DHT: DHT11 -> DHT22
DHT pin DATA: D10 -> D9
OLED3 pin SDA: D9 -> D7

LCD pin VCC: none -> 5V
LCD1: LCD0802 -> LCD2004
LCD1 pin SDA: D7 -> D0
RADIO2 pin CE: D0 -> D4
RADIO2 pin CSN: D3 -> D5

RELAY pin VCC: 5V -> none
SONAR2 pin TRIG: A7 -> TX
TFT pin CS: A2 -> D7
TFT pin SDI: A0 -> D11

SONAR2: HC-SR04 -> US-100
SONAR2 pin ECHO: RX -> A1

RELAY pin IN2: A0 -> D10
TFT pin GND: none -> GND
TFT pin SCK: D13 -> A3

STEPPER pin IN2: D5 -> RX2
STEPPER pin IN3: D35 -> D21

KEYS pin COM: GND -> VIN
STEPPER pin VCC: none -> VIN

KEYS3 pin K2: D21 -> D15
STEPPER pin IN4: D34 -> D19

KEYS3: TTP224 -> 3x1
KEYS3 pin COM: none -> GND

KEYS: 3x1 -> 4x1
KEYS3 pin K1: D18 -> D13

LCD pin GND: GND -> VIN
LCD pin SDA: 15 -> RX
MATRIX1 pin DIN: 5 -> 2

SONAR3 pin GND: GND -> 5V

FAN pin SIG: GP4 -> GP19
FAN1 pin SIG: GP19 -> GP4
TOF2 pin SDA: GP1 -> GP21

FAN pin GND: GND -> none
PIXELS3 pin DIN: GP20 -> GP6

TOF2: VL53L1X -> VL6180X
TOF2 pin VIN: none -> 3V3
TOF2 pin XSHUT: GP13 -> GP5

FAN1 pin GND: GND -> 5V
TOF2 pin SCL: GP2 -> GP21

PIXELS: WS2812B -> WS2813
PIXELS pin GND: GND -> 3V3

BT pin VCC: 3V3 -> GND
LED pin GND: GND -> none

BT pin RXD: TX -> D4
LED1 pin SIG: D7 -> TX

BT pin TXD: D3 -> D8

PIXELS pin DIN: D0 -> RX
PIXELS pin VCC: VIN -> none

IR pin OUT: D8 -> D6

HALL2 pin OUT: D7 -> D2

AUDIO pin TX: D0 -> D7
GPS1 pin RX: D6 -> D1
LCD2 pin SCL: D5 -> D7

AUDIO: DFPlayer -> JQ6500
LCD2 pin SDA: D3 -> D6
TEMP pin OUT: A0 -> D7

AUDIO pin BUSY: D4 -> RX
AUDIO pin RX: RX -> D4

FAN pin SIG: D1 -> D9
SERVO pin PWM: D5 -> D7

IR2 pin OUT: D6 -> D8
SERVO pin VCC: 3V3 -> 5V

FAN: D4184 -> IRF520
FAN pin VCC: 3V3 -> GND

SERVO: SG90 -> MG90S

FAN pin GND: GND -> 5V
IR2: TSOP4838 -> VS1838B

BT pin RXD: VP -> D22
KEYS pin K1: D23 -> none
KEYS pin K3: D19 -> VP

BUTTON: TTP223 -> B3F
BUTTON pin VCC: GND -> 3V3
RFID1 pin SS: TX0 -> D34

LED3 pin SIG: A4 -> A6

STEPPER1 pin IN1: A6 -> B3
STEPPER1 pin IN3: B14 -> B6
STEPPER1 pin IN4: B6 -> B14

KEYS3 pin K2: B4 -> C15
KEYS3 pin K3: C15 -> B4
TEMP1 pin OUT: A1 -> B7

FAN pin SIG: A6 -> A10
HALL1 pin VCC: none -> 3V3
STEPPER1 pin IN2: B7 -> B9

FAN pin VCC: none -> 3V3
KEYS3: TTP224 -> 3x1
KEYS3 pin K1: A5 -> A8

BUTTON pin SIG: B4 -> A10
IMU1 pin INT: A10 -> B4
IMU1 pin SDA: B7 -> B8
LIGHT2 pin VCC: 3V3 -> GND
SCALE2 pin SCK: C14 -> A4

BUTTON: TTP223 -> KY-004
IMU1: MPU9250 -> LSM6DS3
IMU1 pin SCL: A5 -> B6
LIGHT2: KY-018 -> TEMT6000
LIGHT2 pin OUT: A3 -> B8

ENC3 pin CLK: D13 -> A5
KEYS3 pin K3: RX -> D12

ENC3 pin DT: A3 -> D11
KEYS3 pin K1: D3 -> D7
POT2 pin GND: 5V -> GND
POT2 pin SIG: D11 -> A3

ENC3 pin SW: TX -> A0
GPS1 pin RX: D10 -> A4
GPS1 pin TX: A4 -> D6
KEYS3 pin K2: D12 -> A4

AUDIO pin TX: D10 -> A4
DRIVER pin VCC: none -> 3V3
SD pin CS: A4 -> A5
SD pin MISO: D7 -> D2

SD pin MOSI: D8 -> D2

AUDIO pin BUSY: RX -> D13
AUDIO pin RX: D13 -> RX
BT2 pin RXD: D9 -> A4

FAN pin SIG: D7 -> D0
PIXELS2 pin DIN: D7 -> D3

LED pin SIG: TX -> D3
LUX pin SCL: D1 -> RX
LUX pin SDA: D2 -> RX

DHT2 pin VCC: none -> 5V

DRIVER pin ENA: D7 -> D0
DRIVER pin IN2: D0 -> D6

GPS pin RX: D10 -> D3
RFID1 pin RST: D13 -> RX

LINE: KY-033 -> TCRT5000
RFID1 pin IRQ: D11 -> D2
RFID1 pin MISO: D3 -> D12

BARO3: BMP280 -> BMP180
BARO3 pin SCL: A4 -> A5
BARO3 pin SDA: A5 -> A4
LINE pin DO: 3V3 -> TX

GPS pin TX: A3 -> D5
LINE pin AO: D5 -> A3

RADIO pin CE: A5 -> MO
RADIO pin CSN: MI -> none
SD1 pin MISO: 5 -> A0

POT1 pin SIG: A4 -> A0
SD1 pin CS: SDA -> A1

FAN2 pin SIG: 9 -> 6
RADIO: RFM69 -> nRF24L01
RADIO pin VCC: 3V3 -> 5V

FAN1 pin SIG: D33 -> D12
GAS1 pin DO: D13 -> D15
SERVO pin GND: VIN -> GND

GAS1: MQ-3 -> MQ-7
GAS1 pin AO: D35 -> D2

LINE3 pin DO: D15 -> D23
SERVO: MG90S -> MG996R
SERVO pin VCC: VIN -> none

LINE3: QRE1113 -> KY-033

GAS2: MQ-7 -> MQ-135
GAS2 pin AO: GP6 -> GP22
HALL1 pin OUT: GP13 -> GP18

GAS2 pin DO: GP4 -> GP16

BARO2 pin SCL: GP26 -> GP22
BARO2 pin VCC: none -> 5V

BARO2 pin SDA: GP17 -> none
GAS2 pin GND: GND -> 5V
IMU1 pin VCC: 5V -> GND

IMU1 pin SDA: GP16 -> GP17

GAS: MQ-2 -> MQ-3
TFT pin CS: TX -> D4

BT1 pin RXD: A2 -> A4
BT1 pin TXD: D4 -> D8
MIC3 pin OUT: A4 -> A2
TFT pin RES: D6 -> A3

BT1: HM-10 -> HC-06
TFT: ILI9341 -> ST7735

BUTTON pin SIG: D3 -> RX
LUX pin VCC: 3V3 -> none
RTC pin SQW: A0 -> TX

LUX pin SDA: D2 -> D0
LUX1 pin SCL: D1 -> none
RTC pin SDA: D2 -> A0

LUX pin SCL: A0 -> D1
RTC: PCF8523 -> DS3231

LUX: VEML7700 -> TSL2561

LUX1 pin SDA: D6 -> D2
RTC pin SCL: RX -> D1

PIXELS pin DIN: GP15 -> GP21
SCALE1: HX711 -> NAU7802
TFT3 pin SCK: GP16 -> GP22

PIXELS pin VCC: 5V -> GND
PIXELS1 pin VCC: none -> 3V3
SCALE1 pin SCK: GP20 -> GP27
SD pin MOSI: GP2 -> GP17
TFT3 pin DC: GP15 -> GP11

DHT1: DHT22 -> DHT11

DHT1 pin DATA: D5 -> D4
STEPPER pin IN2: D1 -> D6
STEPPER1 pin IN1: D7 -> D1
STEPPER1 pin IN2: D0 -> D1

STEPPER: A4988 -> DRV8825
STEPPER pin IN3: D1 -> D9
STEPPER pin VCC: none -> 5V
• • • • • • •
Your output should be the listing's lines, exact and complete, from its first line to the line that contains "KEYS pin K1: D23 -> none", inclusive.

__Exercise output__
DHT: DHT11 -> DHT22
DHT pin DATA: D10 -> D9
OLED3 pin SDA: D9 -> D7

LCD pin VCC: none -> 5V
LCD1: LCD0802 -> LCD2004
LCD1 pin SDA: D7 -> D0
RADIO2 pin CE: D0 -> D4
RADIO2 pin CSN: D3 -> D5

RELAY pin VCC: 5V -> none
SONAR2 pin TRIG: A7 -> TX
TFT pin CS: A2 -> D7
TFT pin SDI: A0 -> D11

SONAR2: HC-SR04 -> US-100
SONAR2 pin ECHO: RX -> A1

RELAY pin IN2: A0 -> D10
TFT pin GND: none -> GND
TFT pin SCK: D13 -> A3

STEPPER pin IN2: D5 -> RX2
STEPPER pin IN3: D35 -> D21

KEYS pin COM: GND -> VIN
STEPPER pin VCC: none -> VIN

KEYS3 pin K2: D21 -> D15
STEPPER pin IN4: D34 -> D19

KEYS3: TTP224 -> 3x1
KEYS3 pin COM: none -> GND

KEYS: 3x1 -> 4x1
KEYS3 pin K1: D18 -> D13

LCD pin GND: GND -> VIN
LCD pin SDA: 15 -> RX
MATRIX1 pin DIN: 5 -> 2

SONAR3 pin GND: GND -> 5V

FAN pin SIG: GP4 -> GP19
FAN1 pin SIG: GP19 -> GP4
TOF2 pin SDA: GP1 -> GP21

FAN pin GND: GND -> none
PIXELS3 pin DIN: GP20 -> GP6

TOF2: VL53L1X -> VL6180X
TOF2 pin VIN: none -> 3V3
TOF2 pin XSHUT: GP13 -> GP5

FAN1 pin GND: GND -> 5V
TOF2 pin SCL: GP2 -> GP21

PIXELS: WS2812B -> WS2813
PIXELS pin GND: GND -> 3V3

BT pin VCC: 3V3 -> GND
LED pin GND: GND -> none

BT pin RXD: TX -> D4
LED1 pin SIG: D7 -> TX

BT pin TXD: D3 -> D8

PIXELS pin DIN: D0 -> RX
PIXELS pin VCC: VIN -> none

IR pin OUT: D8 -> D6

HALL2 pin OUT: D7 -> D2

AUDIO pin TX: D0 -> D7
GPS1 pin RX: D6 -> D1
LCD2 pin SCL: D5 -> D7

AUDIO: DFPlayer -> JQ6500
LCD2 pin SDA: D3 -> D6
TEMP pin OUT: A0 -> D7

AUDIO pin BUSY: D4 -> RX
AUDIO pin RX: RX -> D4

FAN pin SIG: D1 -> D9
SERVO pin PWM: D5 -> D7

IR2 pin OUT: D6 -> D8
SERVO pin VCC: 3V3 -> 5V

FAN: D4184 -> IRF520
FAN pin VCC: 3V3 -> GND

SERVO: SG90 -> MG90S

FAN pin GND: GND -> 5V
IR2: TSOP4838 -> VS1838B

BT pin RXD: VP -> D22
KEYS pin K1: D23 -> none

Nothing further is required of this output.